*Aim of the task:*
The line with "K2 pin NO: NO -> COIL" marks the first line to copy, and the line with "J2 pin 2: COM -> NO" marks the last. Transcribe that stretch of the data below exactly, without pictures.

Dataset entries
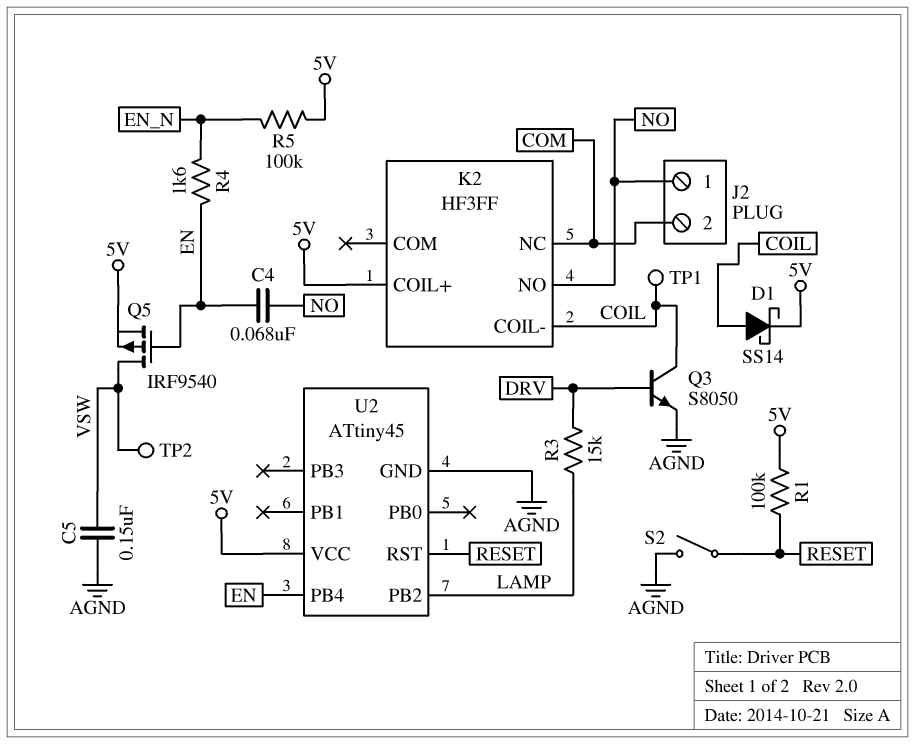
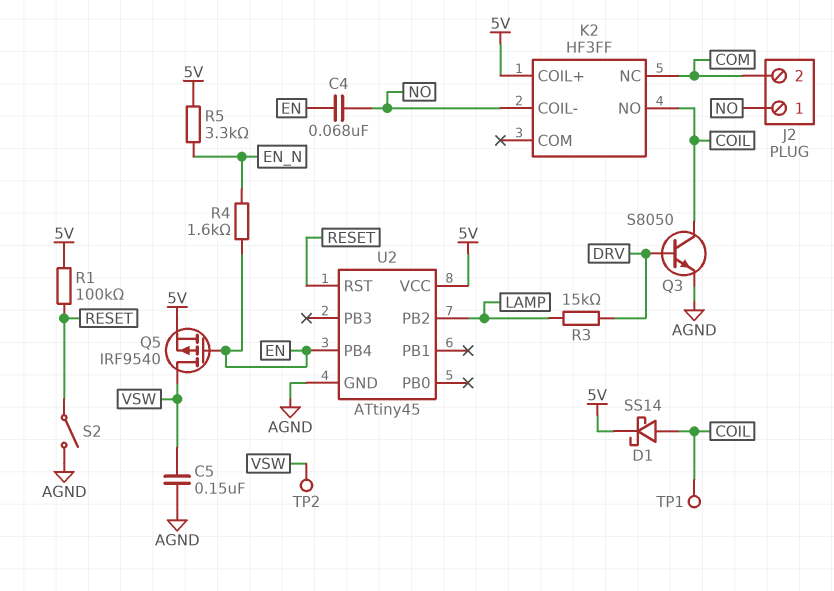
K2 pin COIL-: COIL -> NO
K2 pin NO: NO -> COIL
R5: 100k (5V, EN_N) -> 3.3k (5V, EN_N)

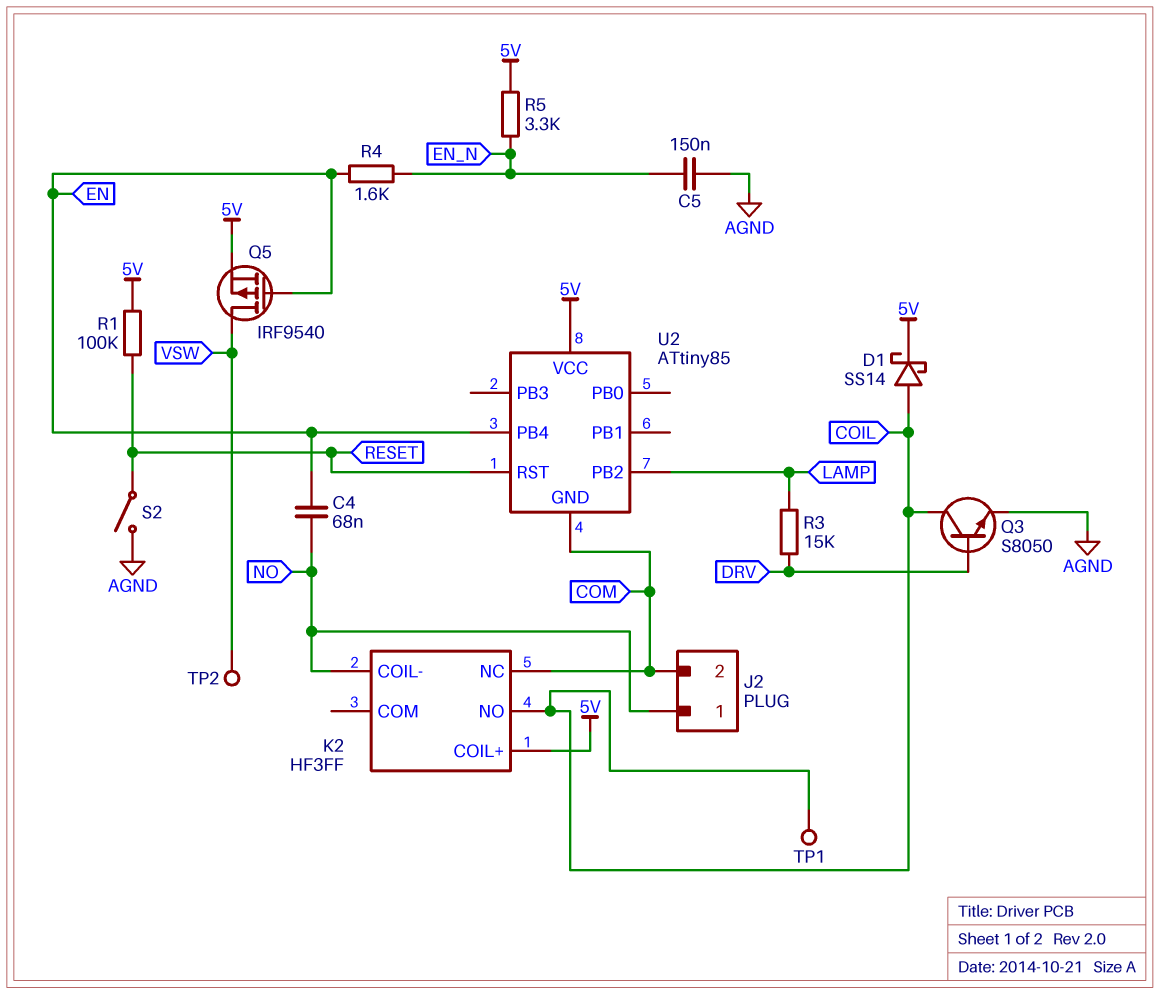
C5: 150nF (AGND, VSW) -> 150nF (AGND, EN_N)
U2: ATtiny45 -> ATtiny85
U2 pin GND: AGND -> COM

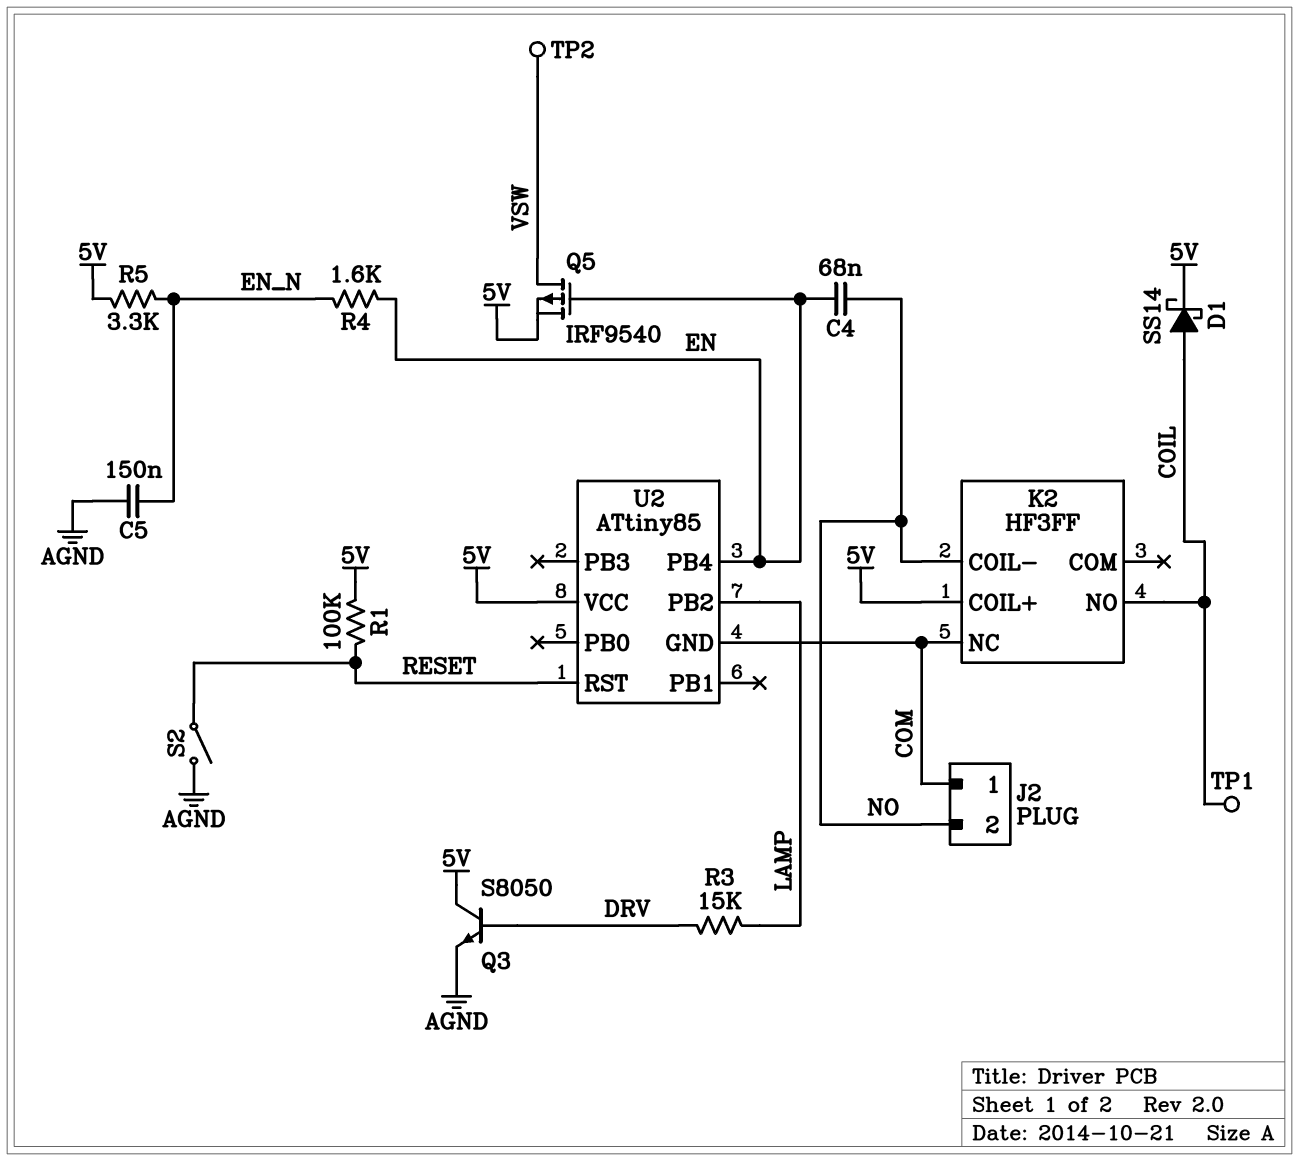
J2 pin 1: NO -> COM
J2 pin 2: COM -> NO
Q3: NPN S8050 (B DRV, C COIL, E AGND) -> NPN S8050 (B DRV, C 5V, E AGND)

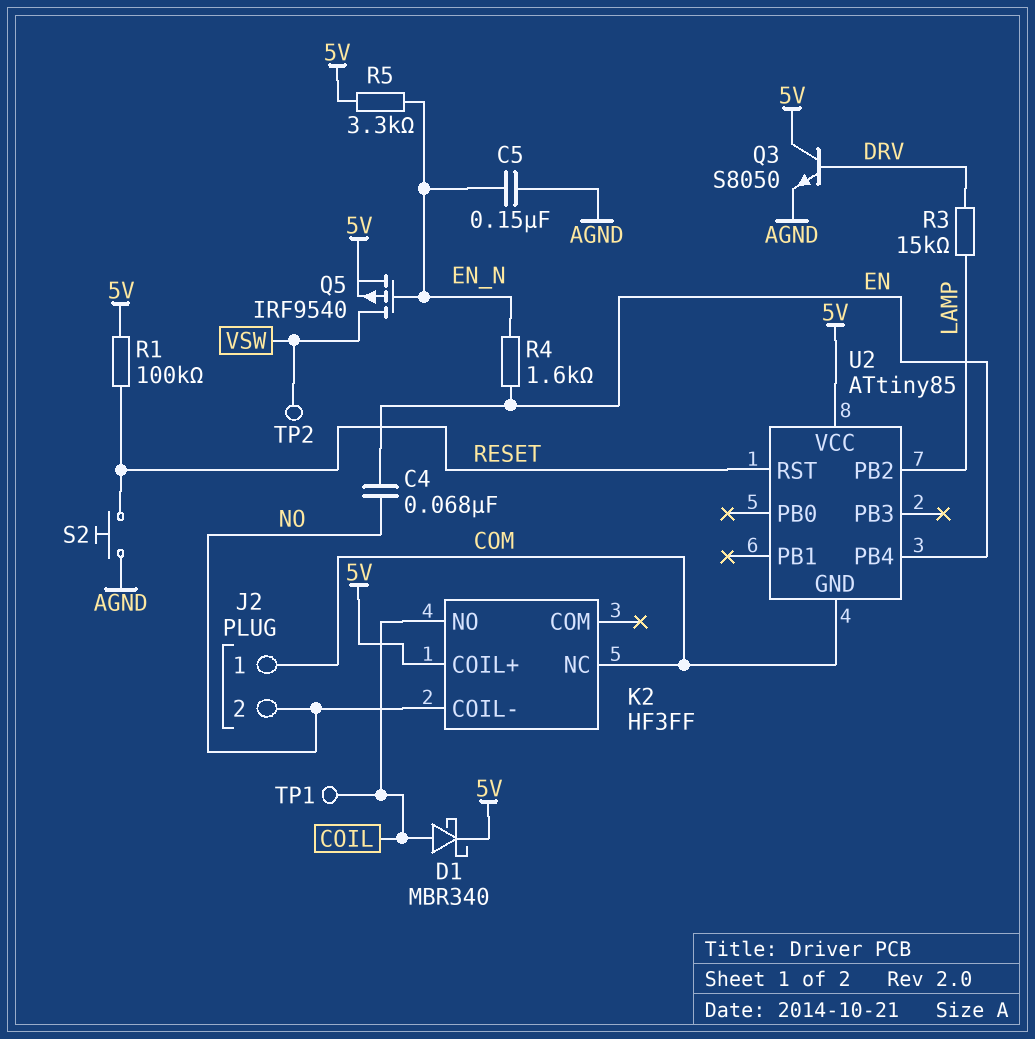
D1: schottky SS14 (A COIL, K 5V) -> schottky MBR340 (A COIL, K 5V)
Q5: PMOS IRF9540 (G EN, D VSW, S 5V) -> PMOS IRF9540 (G EN_N, D VSW, S 5V)
S2: switch (AGND, RESET) -> button (AGND, RESET)

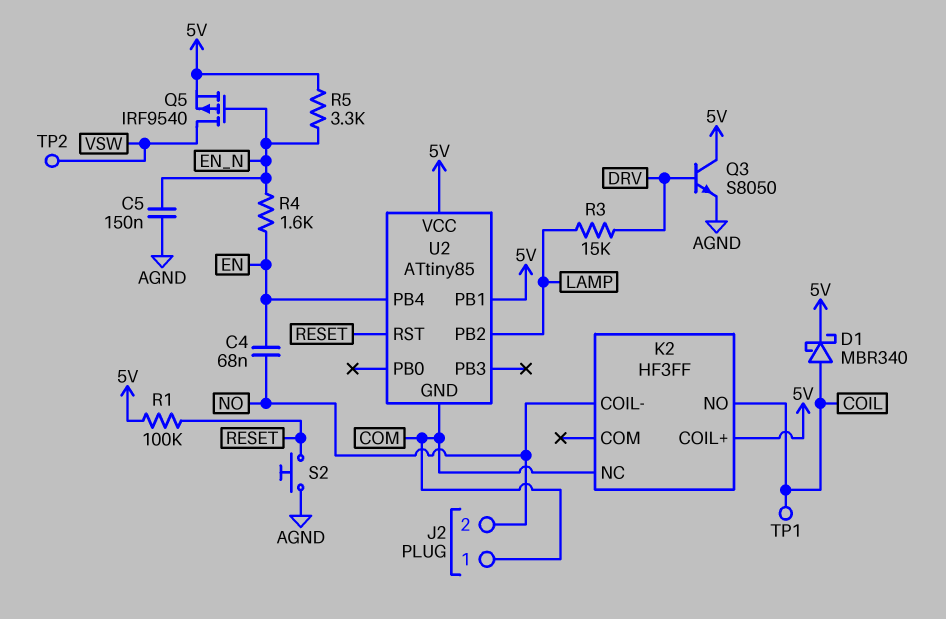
U2 pin PB1: none -> 5V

*Answer section:*
K2 pin NO: NO -> COIL
R5: 100k (5V, EN_N) -> 3.3k (5V, EN_N)

C5: 150nF (AGND, VSW) -> 150nF (AGND, EN_N)
U2: ATtiny45 -> ATtiny85
U2 pin GND: AGND -> COM

J2 pin 1: NO -> COM
J2 pin 2: COM -> NO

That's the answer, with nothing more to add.